__INFORMATION SHOWN__.

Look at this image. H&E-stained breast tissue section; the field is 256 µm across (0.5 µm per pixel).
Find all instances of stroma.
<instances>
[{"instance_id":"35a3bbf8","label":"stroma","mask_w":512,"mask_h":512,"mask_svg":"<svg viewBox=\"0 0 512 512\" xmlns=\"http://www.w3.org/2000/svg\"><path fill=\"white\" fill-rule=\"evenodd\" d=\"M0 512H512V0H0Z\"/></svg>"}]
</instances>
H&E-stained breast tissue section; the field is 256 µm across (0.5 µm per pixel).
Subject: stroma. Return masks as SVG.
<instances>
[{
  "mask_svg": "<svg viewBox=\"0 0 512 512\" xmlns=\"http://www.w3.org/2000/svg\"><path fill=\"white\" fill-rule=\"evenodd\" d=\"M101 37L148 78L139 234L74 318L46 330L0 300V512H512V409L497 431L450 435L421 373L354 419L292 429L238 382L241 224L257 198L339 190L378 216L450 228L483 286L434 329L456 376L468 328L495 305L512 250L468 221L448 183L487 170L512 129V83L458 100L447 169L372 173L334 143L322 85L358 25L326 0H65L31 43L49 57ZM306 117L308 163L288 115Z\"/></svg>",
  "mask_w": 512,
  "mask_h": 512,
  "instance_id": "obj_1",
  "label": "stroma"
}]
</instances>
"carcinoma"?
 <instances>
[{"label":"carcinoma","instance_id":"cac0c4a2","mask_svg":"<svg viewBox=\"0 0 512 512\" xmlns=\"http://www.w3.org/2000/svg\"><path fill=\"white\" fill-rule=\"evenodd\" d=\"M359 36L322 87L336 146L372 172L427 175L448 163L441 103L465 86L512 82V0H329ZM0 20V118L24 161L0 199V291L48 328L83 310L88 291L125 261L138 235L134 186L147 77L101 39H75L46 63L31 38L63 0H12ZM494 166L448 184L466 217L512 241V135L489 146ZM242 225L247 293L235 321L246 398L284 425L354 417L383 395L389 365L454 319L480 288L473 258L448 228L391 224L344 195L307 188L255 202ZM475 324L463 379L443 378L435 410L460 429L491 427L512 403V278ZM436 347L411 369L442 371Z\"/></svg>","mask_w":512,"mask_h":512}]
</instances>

__STATED PROBLEM__. Tally up the lines holding the word "section" in the data above, and answer with that figure only.

__WRITTEN ANSWER__. 2